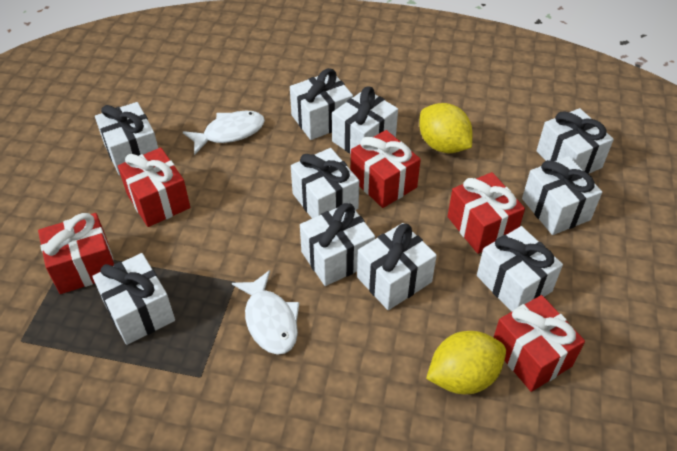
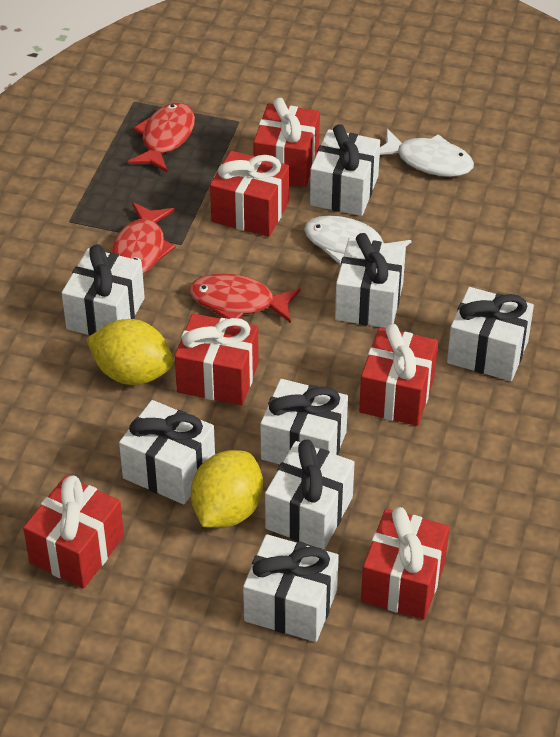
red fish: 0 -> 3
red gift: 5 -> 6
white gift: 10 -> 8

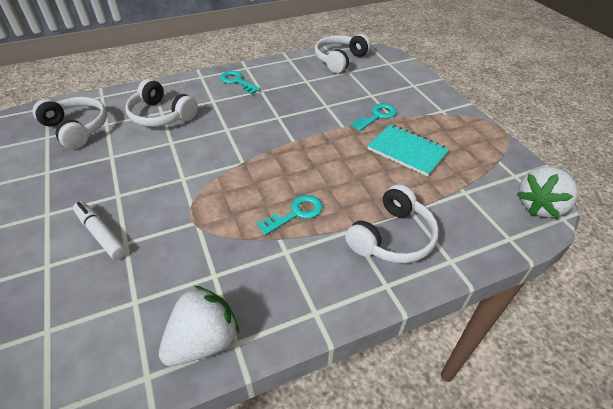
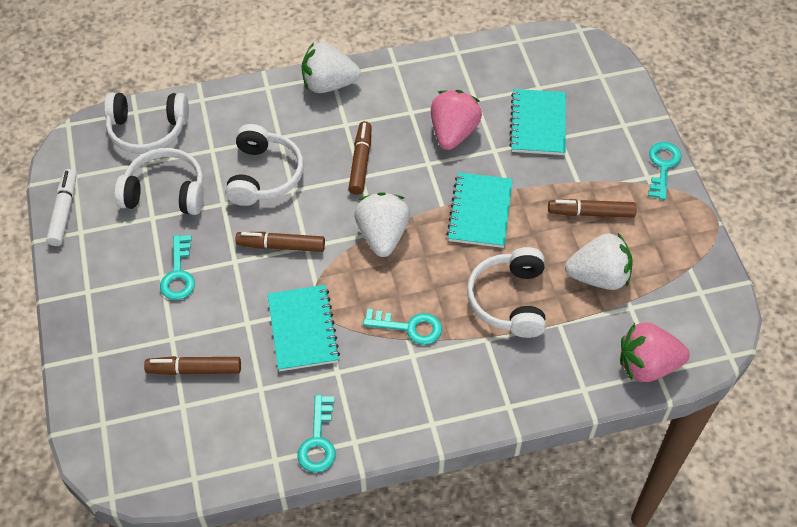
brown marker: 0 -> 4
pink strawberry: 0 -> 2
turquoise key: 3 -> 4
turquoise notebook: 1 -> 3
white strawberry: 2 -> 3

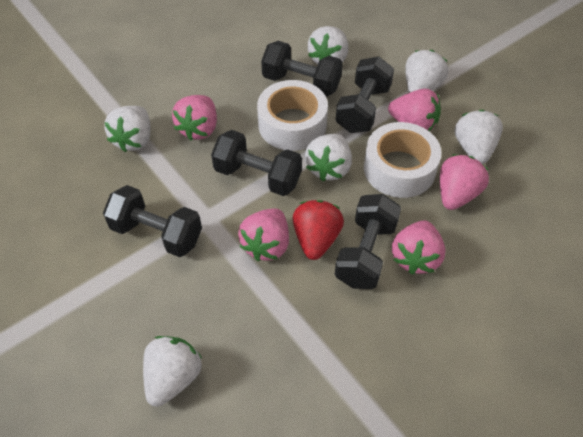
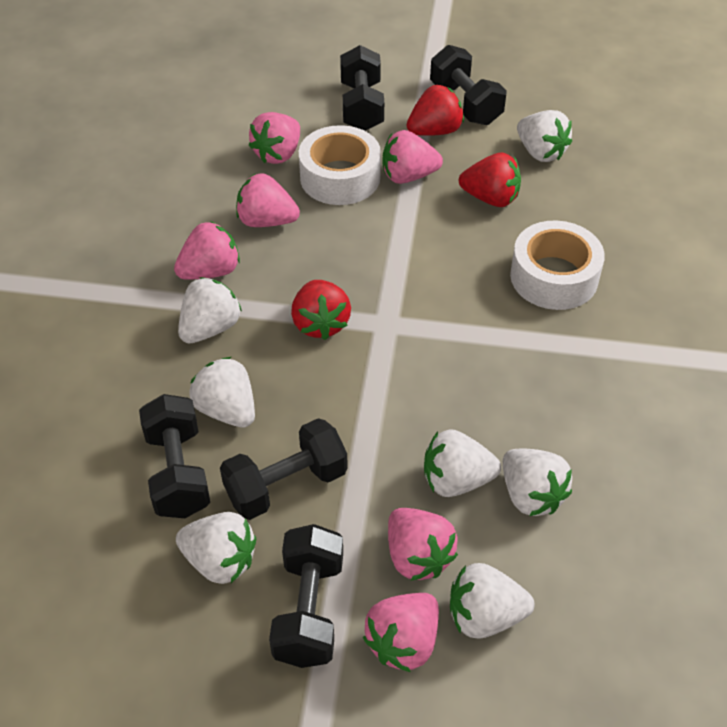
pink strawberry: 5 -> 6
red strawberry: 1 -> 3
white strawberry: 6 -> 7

────────────────

Task requirements:
When a line of the data holds the string "white", pick it out and copy it.

Response:
white gift: 10 -> 8
white strawberry: 2 -> 3
white strawberry: 6 -> 7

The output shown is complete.